§ **Try it**: Extract from the entries below, exactly as given, only the lines from the line containing "camera: 70 degrees right, 10 degrees up" to the line containing "(294, 294) = (343, 278): yellow", both lines included.

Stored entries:
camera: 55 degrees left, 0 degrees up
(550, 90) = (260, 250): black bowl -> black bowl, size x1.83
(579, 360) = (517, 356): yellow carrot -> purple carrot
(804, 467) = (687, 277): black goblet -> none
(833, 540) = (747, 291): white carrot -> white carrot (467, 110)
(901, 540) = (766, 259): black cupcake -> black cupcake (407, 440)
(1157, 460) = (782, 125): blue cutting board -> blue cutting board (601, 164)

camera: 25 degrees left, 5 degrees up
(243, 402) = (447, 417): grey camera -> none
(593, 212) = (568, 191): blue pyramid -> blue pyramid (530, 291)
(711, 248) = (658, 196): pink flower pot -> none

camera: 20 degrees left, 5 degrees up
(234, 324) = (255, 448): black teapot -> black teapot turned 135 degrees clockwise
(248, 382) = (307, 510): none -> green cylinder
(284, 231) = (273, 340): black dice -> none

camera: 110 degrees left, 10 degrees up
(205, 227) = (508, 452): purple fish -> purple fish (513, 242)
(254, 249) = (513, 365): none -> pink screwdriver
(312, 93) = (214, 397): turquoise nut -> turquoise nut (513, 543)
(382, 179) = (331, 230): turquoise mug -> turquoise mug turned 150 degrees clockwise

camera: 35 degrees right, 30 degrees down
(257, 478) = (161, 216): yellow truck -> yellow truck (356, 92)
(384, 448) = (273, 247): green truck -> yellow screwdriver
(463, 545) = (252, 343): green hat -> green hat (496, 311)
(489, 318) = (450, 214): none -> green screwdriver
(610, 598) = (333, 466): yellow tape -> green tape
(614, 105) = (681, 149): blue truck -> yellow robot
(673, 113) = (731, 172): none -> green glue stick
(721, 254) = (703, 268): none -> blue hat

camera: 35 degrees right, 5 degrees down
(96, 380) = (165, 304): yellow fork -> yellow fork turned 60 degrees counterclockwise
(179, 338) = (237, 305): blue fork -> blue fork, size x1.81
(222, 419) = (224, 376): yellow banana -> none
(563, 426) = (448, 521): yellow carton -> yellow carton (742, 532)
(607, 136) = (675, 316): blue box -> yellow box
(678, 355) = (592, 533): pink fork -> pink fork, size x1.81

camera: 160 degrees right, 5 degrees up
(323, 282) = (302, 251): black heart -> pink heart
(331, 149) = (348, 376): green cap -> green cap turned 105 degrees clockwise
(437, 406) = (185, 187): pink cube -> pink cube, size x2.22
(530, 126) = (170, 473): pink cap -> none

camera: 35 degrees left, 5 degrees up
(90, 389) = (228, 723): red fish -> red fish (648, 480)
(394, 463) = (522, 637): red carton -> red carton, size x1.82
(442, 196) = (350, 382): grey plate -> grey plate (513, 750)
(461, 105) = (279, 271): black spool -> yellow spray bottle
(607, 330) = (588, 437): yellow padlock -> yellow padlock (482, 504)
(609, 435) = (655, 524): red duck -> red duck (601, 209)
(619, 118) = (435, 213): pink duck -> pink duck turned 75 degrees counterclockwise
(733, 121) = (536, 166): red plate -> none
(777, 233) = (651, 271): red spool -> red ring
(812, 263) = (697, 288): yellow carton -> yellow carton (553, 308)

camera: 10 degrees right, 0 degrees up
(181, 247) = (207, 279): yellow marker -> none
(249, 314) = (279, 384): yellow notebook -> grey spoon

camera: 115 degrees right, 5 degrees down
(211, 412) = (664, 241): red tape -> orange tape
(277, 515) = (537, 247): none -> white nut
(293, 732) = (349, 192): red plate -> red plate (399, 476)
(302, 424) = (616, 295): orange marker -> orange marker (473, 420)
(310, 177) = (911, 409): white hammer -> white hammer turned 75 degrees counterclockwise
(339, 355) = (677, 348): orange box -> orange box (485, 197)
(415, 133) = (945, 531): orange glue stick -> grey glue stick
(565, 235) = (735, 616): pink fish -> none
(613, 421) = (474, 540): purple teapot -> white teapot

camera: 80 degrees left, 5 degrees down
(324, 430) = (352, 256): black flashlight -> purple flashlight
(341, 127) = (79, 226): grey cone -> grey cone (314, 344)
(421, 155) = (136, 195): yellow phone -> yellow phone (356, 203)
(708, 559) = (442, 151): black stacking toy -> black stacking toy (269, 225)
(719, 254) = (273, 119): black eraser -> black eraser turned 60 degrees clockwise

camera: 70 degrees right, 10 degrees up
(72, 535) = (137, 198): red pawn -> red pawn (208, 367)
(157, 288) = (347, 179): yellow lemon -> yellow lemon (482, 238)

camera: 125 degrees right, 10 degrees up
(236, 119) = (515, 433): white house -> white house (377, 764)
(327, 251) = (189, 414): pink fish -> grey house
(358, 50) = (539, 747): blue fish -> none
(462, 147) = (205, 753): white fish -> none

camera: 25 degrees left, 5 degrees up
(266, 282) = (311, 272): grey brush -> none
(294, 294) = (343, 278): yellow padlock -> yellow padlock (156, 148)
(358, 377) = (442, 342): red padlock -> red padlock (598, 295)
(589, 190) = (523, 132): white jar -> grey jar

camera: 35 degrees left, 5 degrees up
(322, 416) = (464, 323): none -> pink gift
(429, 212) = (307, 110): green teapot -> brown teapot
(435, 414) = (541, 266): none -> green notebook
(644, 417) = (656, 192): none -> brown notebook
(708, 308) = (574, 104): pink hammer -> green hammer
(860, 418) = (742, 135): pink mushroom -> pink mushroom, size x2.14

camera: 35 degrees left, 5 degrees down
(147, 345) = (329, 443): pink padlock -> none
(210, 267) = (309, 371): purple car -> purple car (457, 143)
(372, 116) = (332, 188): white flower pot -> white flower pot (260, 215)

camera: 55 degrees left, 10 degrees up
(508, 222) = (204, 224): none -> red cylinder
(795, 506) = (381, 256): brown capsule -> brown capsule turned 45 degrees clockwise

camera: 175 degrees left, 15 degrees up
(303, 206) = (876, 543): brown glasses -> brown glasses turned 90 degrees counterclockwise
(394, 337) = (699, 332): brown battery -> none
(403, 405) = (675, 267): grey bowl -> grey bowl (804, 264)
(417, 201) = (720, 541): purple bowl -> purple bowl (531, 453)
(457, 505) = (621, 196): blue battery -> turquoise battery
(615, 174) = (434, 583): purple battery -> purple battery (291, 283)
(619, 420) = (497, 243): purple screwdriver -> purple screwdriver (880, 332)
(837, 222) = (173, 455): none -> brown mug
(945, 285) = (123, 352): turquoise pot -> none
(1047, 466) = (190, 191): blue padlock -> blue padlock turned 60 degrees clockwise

§ **Result below**:
camera: 70 degrees right, 10 degrees up
(72, 535) = (137, 198): red pawn -> red pawn (208, 367)
(157, 288) = (347, 179): yellow lemon -> yellow lemon (482, 238)

camera: 125 degrees right, 10 degrees up
(236, 119) = (515, 433): white house -> white house (377, 764)
(327, 251) = (189, 414): pink fish -> grey house
(358, 50) = (539, 747): blue fish -> none
(462, 147) = (205, 753): white fish -> none

camera: 25 degrees left, 5 degrees up
(266, 282) = (311, 272): grey brush -> none
(294, 294) = (343, 278): yellow padlock -> yellow padlock (156, 148)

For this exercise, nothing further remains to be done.